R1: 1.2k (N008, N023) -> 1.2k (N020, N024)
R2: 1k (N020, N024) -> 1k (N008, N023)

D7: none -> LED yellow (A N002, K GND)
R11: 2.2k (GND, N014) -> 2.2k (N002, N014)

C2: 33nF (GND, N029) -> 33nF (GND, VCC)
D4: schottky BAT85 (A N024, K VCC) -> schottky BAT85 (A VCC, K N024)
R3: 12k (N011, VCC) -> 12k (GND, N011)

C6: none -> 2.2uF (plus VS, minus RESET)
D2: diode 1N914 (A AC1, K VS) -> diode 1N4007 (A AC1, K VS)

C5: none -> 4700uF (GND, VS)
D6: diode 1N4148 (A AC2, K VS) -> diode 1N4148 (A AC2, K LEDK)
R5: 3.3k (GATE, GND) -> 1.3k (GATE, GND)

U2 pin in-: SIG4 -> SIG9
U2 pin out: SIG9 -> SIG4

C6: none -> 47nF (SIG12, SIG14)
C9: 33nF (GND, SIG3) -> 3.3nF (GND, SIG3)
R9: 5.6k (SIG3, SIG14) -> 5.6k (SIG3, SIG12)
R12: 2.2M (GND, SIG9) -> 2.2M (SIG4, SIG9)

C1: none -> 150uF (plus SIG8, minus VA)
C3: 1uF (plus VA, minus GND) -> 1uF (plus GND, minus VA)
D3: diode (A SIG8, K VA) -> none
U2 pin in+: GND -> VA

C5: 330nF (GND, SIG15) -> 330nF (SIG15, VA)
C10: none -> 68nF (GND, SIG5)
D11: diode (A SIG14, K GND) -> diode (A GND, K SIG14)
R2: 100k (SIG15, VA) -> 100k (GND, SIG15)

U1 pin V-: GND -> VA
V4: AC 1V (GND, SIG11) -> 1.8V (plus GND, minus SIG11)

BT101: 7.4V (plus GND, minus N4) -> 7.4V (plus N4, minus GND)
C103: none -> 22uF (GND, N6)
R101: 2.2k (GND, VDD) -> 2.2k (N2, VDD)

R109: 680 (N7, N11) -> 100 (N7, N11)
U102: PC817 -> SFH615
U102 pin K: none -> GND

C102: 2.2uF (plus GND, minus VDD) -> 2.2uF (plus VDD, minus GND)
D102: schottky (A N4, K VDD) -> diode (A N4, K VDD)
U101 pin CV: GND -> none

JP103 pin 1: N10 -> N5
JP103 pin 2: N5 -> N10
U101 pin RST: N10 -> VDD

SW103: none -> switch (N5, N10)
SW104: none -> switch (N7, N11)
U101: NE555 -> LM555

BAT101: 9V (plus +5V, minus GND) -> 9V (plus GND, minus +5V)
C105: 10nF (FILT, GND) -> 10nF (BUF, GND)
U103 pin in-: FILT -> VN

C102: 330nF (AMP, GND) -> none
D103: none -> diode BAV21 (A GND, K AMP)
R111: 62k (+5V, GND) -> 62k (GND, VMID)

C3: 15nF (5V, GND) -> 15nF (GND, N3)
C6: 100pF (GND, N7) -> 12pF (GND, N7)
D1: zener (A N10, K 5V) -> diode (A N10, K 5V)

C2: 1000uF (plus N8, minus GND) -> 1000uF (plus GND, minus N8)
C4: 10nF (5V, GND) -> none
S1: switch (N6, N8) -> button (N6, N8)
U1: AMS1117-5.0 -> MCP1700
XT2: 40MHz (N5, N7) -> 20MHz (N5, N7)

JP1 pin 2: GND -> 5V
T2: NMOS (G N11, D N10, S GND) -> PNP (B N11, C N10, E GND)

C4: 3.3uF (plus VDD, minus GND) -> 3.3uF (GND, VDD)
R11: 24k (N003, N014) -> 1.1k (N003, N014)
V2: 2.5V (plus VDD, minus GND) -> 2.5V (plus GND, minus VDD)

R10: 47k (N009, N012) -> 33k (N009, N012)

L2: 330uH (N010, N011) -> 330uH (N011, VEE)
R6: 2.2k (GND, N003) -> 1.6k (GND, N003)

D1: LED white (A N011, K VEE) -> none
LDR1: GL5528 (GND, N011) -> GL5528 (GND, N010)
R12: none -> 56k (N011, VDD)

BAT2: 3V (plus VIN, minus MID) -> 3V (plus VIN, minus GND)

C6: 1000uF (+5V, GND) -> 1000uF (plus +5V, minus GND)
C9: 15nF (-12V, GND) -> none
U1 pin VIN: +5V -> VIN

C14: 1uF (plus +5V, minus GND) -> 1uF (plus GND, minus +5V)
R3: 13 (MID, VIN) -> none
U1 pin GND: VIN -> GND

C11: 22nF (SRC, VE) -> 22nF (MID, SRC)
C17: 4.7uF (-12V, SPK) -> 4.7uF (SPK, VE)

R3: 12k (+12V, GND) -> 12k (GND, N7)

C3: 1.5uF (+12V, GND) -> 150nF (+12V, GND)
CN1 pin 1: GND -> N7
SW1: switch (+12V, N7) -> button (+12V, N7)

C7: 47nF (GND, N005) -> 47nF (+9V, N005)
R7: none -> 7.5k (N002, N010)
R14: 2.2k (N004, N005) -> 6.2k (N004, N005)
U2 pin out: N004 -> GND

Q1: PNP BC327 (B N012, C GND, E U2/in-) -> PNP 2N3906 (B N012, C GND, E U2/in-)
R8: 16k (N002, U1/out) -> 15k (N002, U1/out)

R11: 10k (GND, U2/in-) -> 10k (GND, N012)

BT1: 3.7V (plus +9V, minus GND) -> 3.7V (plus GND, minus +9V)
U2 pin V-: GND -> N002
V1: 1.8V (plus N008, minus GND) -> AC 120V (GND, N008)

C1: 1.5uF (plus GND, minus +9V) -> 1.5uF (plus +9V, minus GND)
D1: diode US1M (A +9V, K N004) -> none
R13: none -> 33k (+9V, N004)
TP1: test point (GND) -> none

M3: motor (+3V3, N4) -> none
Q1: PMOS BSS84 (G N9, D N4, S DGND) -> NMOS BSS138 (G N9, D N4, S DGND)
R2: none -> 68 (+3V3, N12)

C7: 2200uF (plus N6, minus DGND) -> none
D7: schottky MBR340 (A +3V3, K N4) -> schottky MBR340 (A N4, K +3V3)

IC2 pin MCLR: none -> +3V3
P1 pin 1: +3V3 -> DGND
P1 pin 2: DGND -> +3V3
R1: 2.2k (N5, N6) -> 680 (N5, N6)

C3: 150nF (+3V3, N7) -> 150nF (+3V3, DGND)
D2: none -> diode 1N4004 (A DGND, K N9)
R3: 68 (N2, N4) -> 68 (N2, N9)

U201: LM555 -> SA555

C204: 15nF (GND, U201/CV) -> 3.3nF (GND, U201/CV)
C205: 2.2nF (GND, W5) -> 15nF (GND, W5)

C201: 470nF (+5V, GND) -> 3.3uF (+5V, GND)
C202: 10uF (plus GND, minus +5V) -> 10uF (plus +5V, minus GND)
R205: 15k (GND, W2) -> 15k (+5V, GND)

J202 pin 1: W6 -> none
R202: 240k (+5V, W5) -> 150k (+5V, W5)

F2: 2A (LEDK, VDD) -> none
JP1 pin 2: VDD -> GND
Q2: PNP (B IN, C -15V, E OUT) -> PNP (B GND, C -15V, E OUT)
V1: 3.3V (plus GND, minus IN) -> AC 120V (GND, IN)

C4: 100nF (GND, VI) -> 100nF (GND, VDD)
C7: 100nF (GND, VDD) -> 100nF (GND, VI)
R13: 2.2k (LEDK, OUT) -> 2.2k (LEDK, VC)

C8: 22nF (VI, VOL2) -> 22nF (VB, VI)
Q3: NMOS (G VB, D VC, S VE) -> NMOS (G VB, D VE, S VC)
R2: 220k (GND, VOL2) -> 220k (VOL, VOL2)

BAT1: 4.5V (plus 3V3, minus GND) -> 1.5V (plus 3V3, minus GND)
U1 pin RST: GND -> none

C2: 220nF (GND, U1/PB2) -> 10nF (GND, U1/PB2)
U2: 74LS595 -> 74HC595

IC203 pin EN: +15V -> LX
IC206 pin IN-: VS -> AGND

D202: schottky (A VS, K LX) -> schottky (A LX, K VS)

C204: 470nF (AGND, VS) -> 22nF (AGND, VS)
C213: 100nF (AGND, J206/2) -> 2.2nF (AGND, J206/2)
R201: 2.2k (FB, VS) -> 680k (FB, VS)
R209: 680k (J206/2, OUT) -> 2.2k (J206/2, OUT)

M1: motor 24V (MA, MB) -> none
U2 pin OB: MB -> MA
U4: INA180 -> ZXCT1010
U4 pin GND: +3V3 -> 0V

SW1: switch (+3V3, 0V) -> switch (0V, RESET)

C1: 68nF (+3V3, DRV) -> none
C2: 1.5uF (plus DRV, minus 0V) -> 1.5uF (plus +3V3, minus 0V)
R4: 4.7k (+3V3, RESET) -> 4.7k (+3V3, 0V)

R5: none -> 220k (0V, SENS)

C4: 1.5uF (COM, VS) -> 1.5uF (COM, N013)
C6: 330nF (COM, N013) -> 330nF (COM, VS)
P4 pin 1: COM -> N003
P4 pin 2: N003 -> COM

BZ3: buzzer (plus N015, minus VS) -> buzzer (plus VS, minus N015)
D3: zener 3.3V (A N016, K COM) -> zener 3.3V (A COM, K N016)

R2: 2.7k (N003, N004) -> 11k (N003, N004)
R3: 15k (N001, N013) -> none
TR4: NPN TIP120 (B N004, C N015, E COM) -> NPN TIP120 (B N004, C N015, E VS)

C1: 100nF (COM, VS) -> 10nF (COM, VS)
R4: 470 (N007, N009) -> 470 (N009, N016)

+--

Work instructions
In the records above, the line with "C6: 100pF (GND, N7) -> 12pF (GND, N7)" marks the start and the line with "BAT2: 3V (plus" marks the end; copy that stretch exactly, both lines included, and nothing else.

Completed task
C6: 100pF (GND, N7) -> 12pF (GND, N7)
D1: zener (A N10, K 5V) -> diode (A N10, K 5V)

C2: 1000uF (plus N8, minus GND) -> 1000uF (plus GND, minus N8)
C4: 10nF (5V, GND) -> none
S1: switch (N6, N8) -> button (N6, N8)
U1: AMS1117-5.0 -> MCP1700
XT2: 40MHz (N5, N7) -> 20MHz (N5, N7)

JP1 pin 2: GND -> 5V
T2: NMOS (G N11, D N10, S GND) -> PNP (B N11, C N10, E GND)

C4: 3.3uF (plus VDD, minus GND) -> 3.3uF (GND, VDD)
R11: 24k (N003, N014) -> 1.1k (N003, N014)
V2: 2.5V (plus VDD, minus GND) -> 2.5V (plus GND, minus VDD)

R10: 47k (N009, N012) -> 33k (N009, N012)

L2: 330uH (N010, N011) -> 330uH (N011, VEE)
R6: 2.2k (GND, N003) -> 1.6k (GND, N003)

D1: LED white (A N011, K VEE) -> none
LDR1: GL5528 (GND, N011) -> GL5528 (GND, N010)
R12: none -> 56k (N011, VDD)

BAT2: 3V (plus VIN, minus MID) -> 3V (plus VIN, minus GND)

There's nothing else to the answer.